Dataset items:
——————————
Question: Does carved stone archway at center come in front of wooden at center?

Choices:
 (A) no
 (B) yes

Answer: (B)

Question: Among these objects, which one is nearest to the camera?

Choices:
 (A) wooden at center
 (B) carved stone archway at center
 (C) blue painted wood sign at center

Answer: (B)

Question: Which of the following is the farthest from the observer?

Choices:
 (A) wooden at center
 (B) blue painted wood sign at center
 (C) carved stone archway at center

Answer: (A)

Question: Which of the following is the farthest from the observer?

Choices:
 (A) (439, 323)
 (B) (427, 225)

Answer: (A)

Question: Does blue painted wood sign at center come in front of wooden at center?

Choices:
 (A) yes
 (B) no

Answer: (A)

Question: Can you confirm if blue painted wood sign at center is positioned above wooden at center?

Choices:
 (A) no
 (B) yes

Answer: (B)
——————————
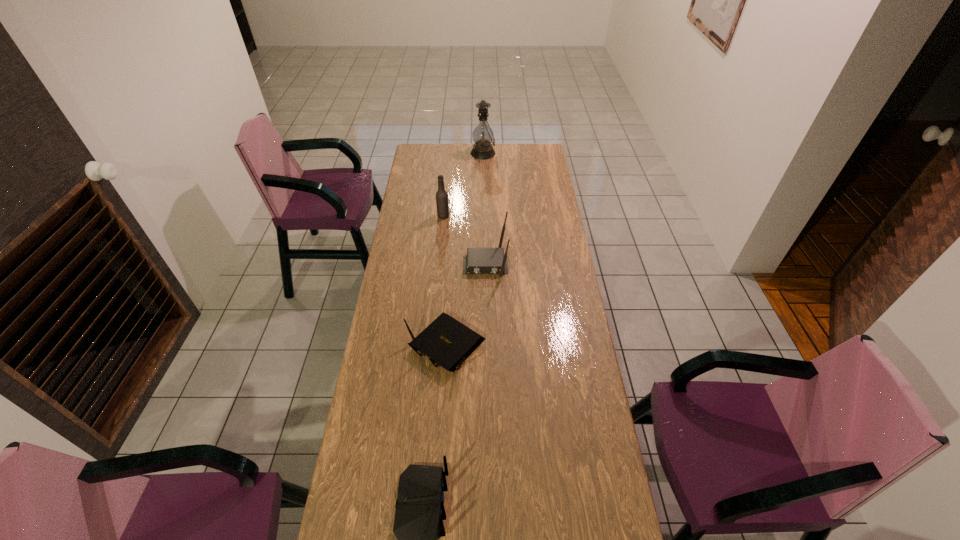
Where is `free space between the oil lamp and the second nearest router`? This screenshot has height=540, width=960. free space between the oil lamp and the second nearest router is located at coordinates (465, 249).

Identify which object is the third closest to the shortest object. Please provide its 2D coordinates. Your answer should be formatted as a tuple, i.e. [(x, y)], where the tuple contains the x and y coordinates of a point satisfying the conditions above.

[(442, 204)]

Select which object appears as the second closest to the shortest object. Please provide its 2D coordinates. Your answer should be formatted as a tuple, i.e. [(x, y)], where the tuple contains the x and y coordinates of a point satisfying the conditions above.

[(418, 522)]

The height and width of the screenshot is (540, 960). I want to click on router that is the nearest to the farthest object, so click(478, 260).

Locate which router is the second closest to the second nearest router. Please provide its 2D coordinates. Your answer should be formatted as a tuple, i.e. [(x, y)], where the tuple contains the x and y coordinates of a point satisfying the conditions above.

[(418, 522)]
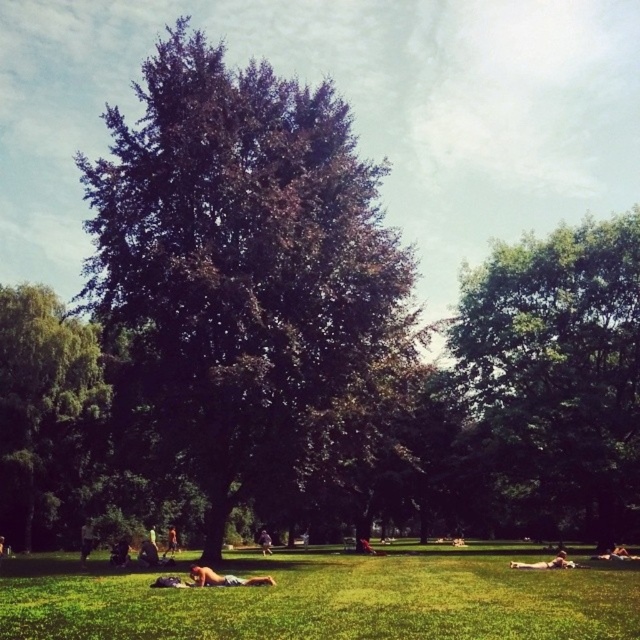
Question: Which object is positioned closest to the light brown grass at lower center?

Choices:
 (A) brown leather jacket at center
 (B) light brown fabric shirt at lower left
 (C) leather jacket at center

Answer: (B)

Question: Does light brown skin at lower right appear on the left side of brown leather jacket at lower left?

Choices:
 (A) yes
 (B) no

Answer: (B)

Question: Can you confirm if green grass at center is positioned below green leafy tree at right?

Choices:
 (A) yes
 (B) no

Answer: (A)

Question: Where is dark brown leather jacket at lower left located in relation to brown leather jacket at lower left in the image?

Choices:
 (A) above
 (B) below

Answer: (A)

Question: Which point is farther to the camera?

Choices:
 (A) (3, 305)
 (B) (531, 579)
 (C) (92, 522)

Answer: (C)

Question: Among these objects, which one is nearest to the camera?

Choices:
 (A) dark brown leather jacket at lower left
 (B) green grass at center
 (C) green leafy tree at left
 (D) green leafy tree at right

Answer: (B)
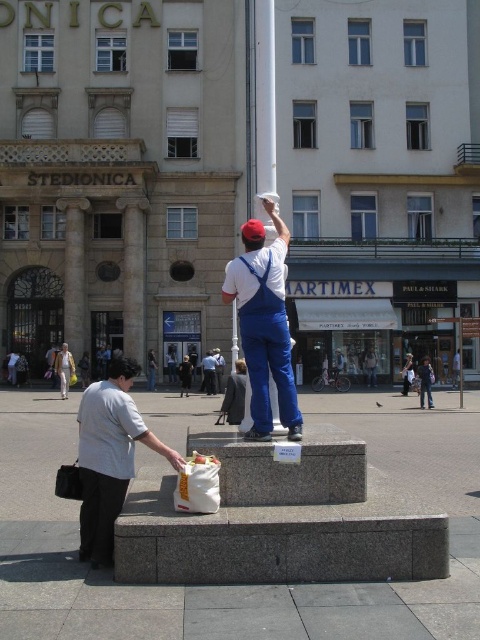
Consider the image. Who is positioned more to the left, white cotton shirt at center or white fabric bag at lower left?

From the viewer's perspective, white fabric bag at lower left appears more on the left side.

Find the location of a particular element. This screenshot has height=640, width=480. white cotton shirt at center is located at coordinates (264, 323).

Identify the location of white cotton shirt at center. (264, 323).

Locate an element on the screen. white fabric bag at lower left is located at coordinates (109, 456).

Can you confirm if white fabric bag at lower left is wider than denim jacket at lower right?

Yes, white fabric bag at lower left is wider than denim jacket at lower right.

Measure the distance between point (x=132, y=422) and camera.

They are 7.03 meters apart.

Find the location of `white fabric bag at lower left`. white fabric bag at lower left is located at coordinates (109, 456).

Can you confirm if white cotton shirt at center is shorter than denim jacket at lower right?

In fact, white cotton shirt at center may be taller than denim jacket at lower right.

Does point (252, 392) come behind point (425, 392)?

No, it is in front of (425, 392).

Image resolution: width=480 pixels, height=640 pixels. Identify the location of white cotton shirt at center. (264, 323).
——————————
Rewrite everything in the listing from the line containing "Answer: (C)" down to the line containing "Find the location of a", replacing "green leafy tree" with "tall oak tree" and leaving all else unchanged. Leave the pictures out of your answer.

Answer: (C)

Question: Among these objects, which one is nearest to the camera?

Choices:
 (A) dark brown leather jacket at lower left
 (B) green grass at center
 (C) tall oak tree at left
 (D) tall oak tree at right

Answer: (B)
Consider the image. Who is positioned more to the left, white cotton shirt at center or white fabric bag at lower left?

From the viewer's perspective, white fabric bag at lower left appears more on the left side.

Find the location of a particular element. This screenshot has height=640, width=480. white cotton shirt at center is located at coordinates (264, 323).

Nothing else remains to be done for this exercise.